**WORK TO BE COMPLETED**
Copy each line from the listing below where the word "none" shows up.

**THE INPUT**
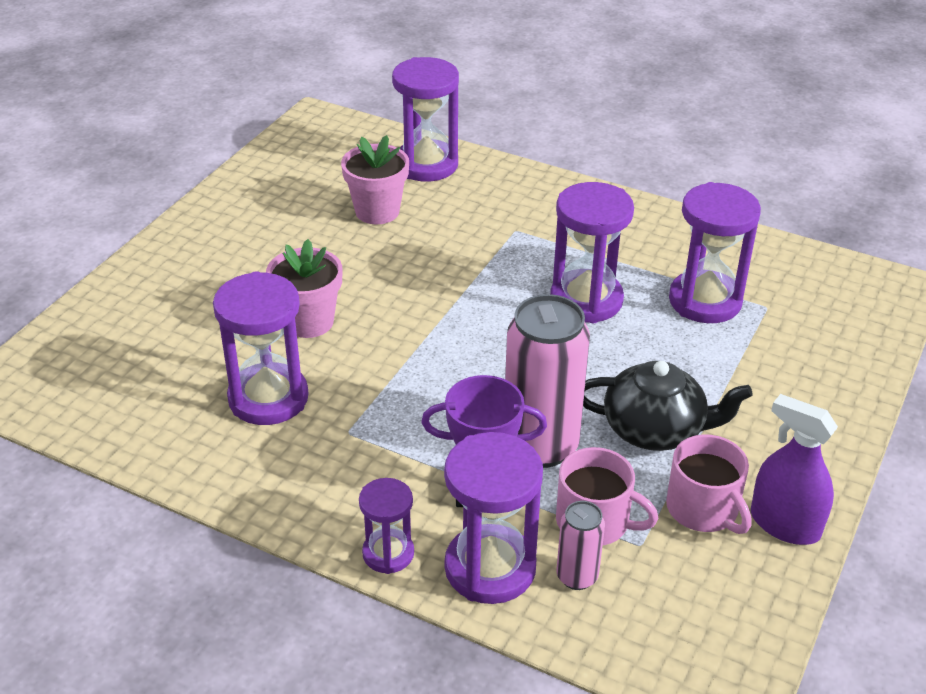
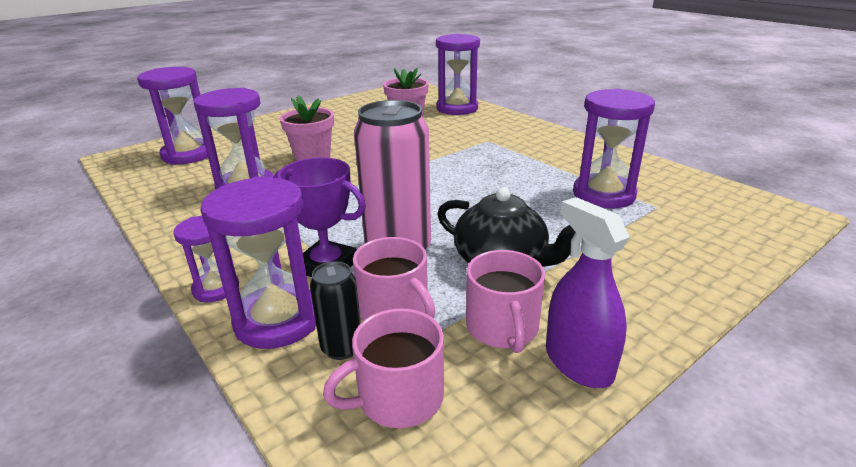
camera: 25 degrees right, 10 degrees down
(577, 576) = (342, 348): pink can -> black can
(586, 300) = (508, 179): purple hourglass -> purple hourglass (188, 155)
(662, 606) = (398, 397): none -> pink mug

---

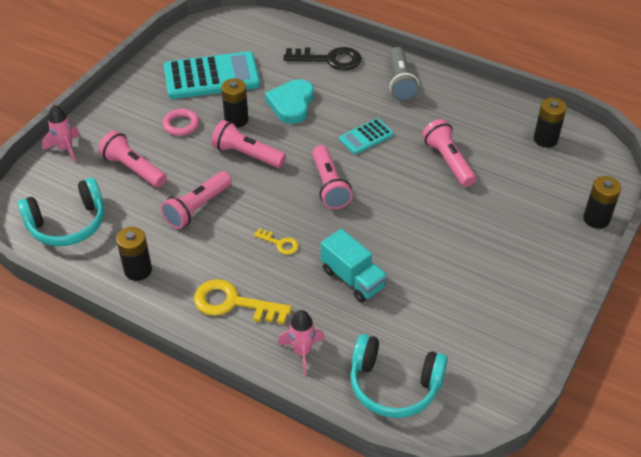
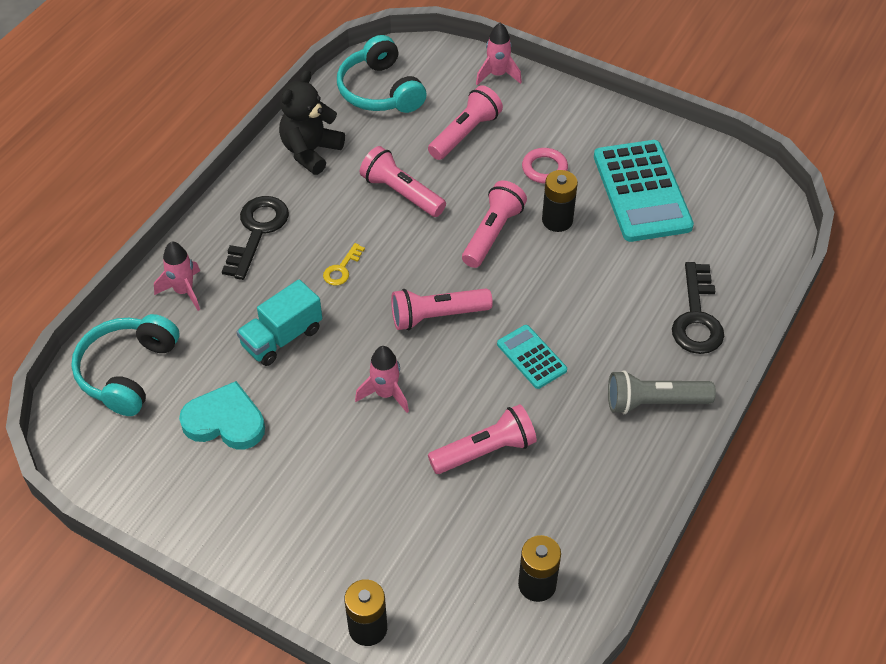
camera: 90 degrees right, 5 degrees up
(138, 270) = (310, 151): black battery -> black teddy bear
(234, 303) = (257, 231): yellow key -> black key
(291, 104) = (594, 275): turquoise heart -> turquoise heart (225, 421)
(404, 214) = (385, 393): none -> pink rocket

**WRITTEN SOLUTION**
(662, 606) = (398, 397): none -> pink mug
(404, 214) = (385, 393): none -> pink rocket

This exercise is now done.